Version comparison data
++++
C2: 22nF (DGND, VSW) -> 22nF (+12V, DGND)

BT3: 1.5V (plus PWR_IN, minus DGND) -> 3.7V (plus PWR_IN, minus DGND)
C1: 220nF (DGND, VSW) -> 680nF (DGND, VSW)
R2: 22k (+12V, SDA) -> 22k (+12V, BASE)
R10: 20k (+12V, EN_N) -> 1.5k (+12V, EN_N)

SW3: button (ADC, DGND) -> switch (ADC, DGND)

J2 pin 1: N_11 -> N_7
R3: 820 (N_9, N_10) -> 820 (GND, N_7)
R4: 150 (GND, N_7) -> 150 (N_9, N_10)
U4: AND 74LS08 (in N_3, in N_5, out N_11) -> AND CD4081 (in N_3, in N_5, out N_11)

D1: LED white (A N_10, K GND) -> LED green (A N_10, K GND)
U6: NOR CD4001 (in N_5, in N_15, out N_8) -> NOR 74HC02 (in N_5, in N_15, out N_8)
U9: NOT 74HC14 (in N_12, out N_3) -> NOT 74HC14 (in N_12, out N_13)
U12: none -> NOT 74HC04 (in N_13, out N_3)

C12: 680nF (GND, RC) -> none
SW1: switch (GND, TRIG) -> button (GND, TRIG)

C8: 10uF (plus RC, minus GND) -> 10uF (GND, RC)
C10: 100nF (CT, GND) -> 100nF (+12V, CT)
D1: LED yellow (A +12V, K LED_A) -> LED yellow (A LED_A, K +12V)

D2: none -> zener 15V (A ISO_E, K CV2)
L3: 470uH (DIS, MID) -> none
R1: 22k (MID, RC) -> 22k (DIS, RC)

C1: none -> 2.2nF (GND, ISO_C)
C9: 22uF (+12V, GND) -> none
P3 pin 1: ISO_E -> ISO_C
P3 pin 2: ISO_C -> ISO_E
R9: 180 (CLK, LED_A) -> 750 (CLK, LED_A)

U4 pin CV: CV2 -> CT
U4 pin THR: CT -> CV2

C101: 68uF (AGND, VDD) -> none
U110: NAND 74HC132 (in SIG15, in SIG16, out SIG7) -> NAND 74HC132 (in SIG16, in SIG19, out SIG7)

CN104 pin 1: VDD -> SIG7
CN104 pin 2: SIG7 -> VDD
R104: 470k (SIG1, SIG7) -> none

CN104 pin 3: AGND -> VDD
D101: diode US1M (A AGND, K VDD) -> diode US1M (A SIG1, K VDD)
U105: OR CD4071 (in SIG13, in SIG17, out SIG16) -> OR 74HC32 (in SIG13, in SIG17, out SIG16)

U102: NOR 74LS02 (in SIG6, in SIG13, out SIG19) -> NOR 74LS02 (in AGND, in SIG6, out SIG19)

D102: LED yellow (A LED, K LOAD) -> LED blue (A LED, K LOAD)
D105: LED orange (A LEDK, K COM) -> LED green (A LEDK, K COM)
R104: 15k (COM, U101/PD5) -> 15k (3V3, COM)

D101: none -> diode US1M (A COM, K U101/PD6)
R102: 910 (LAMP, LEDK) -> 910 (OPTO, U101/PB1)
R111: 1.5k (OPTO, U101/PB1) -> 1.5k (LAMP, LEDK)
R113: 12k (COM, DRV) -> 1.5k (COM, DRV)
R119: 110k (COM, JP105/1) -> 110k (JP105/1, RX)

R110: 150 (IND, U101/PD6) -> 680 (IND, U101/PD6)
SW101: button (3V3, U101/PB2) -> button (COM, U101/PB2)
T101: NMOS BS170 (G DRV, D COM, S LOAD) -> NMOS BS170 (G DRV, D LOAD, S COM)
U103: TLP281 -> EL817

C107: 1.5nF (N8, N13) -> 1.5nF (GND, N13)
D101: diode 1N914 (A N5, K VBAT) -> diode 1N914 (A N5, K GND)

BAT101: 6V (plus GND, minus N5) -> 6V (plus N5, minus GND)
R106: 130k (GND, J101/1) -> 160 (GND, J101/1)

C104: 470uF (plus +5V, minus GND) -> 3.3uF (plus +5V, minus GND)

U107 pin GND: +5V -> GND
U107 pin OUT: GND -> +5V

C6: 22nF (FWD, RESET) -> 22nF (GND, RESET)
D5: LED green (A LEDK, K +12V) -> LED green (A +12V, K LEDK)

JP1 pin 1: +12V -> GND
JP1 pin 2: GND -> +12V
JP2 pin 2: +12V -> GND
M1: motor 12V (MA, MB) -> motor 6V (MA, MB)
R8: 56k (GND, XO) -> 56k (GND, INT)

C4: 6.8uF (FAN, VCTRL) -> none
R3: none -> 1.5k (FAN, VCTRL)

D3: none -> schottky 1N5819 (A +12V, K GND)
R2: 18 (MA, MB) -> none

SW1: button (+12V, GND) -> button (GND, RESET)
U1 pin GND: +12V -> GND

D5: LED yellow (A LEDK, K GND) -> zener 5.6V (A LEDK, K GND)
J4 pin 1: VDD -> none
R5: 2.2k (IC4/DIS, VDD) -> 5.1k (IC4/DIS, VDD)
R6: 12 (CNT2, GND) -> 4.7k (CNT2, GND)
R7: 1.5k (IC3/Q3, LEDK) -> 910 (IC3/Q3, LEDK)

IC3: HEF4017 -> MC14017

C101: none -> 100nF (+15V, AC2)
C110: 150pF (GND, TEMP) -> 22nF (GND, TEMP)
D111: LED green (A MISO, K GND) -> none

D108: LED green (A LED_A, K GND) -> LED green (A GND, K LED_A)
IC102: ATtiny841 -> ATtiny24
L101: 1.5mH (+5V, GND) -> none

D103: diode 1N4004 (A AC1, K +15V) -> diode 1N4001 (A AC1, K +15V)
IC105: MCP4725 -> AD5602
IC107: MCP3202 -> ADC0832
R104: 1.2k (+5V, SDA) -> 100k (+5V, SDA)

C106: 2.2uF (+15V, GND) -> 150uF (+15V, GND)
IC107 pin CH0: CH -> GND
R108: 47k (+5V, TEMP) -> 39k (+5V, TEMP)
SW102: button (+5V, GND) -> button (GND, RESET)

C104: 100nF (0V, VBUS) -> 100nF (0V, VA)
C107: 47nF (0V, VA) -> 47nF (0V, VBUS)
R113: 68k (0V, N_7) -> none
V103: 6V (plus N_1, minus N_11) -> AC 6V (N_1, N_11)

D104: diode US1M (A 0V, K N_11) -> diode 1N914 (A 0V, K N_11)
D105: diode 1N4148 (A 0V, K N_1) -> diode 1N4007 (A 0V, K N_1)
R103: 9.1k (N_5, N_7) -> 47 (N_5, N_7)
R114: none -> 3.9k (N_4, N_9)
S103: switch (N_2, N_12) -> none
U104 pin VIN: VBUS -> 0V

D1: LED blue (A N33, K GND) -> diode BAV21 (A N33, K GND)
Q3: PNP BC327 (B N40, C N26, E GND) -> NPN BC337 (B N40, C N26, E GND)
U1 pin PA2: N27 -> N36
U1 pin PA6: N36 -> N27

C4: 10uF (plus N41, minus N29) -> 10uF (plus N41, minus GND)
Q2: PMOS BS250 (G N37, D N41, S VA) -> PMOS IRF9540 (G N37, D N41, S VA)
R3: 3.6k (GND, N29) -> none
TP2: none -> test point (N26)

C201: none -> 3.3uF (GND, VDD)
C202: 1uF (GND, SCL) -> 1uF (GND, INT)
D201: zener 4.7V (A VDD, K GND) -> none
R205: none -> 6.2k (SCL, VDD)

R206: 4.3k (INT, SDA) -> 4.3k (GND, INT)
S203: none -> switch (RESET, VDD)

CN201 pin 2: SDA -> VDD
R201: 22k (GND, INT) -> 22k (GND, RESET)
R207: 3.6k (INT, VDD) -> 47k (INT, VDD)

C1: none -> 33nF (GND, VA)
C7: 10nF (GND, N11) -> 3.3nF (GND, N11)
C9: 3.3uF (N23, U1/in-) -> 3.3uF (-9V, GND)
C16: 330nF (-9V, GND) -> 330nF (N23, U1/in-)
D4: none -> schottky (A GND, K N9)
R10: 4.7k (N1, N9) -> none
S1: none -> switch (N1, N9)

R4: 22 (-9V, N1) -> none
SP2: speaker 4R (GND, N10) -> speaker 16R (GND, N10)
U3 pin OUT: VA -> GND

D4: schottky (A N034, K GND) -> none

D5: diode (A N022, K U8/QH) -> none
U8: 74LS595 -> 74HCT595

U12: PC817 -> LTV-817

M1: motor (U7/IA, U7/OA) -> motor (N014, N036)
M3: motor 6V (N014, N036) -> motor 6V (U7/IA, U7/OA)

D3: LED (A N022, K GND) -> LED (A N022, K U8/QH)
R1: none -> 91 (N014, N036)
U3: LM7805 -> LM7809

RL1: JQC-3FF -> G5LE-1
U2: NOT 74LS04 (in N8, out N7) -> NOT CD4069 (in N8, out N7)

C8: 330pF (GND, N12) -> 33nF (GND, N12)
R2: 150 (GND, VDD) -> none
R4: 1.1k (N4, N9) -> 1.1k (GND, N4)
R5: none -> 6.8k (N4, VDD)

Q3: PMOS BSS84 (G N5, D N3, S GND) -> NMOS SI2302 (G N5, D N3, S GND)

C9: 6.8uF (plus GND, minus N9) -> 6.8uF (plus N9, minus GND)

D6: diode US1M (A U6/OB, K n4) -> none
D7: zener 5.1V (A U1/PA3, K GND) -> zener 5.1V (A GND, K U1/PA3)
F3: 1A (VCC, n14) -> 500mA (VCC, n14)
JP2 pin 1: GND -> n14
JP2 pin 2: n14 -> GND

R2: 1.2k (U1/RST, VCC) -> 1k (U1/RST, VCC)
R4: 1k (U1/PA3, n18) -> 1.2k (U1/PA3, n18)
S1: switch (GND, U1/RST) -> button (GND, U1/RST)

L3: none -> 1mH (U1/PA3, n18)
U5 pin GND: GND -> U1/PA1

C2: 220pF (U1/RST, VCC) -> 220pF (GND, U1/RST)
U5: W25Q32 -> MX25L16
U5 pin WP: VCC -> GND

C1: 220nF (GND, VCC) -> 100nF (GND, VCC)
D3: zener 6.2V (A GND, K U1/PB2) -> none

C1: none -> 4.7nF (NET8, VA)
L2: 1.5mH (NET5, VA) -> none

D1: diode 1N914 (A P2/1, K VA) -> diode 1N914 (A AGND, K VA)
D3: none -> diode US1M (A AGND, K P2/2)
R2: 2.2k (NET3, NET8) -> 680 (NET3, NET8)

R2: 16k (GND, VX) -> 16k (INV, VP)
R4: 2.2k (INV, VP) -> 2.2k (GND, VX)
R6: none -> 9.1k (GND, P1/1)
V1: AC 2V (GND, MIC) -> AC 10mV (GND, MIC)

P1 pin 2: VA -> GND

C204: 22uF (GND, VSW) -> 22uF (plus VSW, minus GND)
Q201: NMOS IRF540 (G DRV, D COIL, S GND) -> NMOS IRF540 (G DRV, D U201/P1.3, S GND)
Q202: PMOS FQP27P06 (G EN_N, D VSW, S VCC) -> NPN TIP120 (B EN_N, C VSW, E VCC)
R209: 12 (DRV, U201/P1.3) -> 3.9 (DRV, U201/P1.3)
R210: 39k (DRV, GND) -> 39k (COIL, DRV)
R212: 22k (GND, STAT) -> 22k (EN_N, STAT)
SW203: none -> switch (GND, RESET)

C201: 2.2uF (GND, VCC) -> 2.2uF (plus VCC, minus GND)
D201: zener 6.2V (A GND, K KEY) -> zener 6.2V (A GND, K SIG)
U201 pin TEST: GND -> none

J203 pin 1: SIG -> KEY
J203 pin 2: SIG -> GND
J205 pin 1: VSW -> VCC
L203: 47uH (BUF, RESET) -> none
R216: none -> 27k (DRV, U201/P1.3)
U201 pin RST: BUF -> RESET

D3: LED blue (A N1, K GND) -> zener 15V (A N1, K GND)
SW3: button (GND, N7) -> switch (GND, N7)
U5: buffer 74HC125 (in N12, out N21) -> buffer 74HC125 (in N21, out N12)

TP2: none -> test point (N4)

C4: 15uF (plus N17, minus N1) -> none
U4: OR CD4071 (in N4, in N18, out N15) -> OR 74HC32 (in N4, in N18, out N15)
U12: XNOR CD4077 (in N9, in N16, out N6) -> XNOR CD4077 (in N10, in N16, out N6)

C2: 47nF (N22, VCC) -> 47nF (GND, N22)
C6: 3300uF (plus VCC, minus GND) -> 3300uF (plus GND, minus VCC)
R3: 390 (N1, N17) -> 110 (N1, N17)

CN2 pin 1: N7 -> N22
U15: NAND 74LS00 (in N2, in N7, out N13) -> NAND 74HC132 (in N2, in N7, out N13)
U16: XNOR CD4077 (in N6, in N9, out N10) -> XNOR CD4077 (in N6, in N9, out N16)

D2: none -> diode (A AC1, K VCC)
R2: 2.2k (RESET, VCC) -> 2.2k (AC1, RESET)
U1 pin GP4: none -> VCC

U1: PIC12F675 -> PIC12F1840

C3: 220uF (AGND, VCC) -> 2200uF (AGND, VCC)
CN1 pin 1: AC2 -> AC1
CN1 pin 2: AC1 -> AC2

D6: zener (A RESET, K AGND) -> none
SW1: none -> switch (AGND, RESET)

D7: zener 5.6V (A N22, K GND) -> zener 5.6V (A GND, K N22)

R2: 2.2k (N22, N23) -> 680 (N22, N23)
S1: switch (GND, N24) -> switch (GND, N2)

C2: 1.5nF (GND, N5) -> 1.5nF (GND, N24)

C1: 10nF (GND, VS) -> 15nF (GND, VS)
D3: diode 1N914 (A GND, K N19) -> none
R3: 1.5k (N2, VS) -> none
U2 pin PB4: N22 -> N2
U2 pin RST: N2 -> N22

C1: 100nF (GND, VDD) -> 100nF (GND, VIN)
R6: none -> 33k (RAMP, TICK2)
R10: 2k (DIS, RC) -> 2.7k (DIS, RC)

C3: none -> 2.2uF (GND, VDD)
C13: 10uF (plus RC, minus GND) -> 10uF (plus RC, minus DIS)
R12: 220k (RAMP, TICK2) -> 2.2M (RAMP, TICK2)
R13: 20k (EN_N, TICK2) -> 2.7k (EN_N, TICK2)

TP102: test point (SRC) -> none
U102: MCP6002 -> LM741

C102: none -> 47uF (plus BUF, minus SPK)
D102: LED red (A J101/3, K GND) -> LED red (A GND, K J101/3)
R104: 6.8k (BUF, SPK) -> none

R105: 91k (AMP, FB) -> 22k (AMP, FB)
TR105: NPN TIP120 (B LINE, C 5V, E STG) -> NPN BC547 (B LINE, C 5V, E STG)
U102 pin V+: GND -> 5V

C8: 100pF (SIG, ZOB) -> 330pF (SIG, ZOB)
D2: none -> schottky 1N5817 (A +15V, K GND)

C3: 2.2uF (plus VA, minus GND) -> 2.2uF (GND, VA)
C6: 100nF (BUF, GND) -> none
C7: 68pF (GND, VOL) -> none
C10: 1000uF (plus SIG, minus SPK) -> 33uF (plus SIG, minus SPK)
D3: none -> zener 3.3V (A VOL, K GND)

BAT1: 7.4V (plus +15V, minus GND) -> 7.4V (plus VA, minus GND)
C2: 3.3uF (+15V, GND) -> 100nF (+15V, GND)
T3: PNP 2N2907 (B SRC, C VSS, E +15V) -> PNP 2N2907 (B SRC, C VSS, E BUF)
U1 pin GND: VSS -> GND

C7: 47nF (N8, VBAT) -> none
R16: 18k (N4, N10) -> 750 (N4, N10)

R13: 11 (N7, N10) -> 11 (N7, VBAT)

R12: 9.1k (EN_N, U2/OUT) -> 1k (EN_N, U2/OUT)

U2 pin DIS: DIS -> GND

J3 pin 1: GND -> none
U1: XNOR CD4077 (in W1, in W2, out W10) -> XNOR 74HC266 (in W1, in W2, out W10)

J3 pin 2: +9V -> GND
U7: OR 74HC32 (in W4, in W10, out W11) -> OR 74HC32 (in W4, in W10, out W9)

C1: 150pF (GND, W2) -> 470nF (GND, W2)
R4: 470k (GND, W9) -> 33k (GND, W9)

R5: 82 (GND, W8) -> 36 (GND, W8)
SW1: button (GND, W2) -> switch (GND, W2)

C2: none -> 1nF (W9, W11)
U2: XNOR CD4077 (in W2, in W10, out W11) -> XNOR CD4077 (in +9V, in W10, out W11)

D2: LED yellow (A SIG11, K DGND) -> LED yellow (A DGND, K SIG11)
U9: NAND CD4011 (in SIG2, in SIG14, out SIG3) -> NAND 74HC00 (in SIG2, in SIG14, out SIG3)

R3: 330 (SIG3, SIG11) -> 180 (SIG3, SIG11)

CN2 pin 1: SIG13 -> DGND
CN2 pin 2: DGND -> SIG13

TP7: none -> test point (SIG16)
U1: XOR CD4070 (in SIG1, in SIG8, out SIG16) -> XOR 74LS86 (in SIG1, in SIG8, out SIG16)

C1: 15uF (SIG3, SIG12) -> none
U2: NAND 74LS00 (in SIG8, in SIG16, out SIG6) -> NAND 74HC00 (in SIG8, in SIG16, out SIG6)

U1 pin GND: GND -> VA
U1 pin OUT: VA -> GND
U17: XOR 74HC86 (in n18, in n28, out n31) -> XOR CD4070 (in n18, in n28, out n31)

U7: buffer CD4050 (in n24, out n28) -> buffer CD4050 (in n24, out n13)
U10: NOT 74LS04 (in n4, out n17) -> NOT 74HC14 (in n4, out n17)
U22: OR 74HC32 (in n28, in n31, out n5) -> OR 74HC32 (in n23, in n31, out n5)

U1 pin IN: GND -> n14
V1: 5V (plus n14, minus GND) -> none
++++
> [DESCRIPTION OF THE TASK] Transcribe the lines from the first line of the records through the line that contains "R4: 150 (GND, N_7) -> 150 (N_9, N_10)", both included, and add nothing else.

> [RESULT FOR THIS TASK]
C2: 22nF (DGND, VSW) -> 22nF (+12V, DGND)

BT3: 1.5V (plus PWR_IN, minus DGND) -> 3.7V (plus PWR_IN, minus DGND)
C1: 220nF (DGND, VSW) -> 680nF (DGND, VSW)
R2: 22k (+12V, SDA) -> 22k (+12V, BASE)
R10: 20k (+12V, EN_N) -> 1.5k (+12V, EN_N)

SW3: button (ADC, DGND) -> switch (ADC, DGND)

J2 pin 1: N_11 -> N_7
R3: 820 (N_9, N_10) -> 820 (GND, N_7)
R4: 150 (GND, N_7) -> 150 (N_9, N_10)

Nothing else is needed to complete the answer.